### GOAL OF THE EXERCISE
Filter the listing below, copying every line in which the word "purple" appears.

### DATASET CONTENT
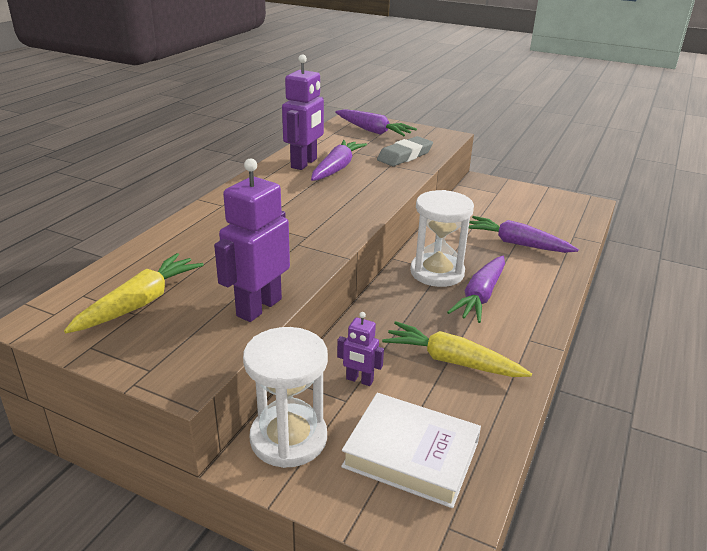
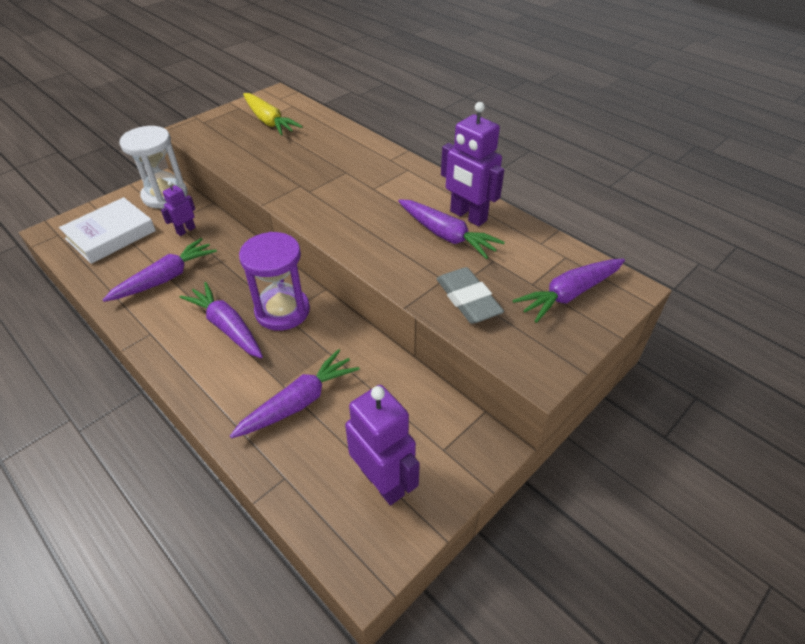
camera: 110 degrees right, 15 degrees up
(258, 307) = (229, 158): purple robot -> purple robot (383, 482)
(437, 272) = (282, 311): white hourglass -> purple hourglass
(452, 361) = (165, 278): yellow carrot -> purple carrot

### ANSWER TO THIS PROBLEM
(258, 307) = (229, 158): purple robot -> purple robot (383, 482)
(437, 272) = (282, 311): white hourglass -> purple hourglass
(452, 361) = (165, 278): yellow carrot -> purple carrot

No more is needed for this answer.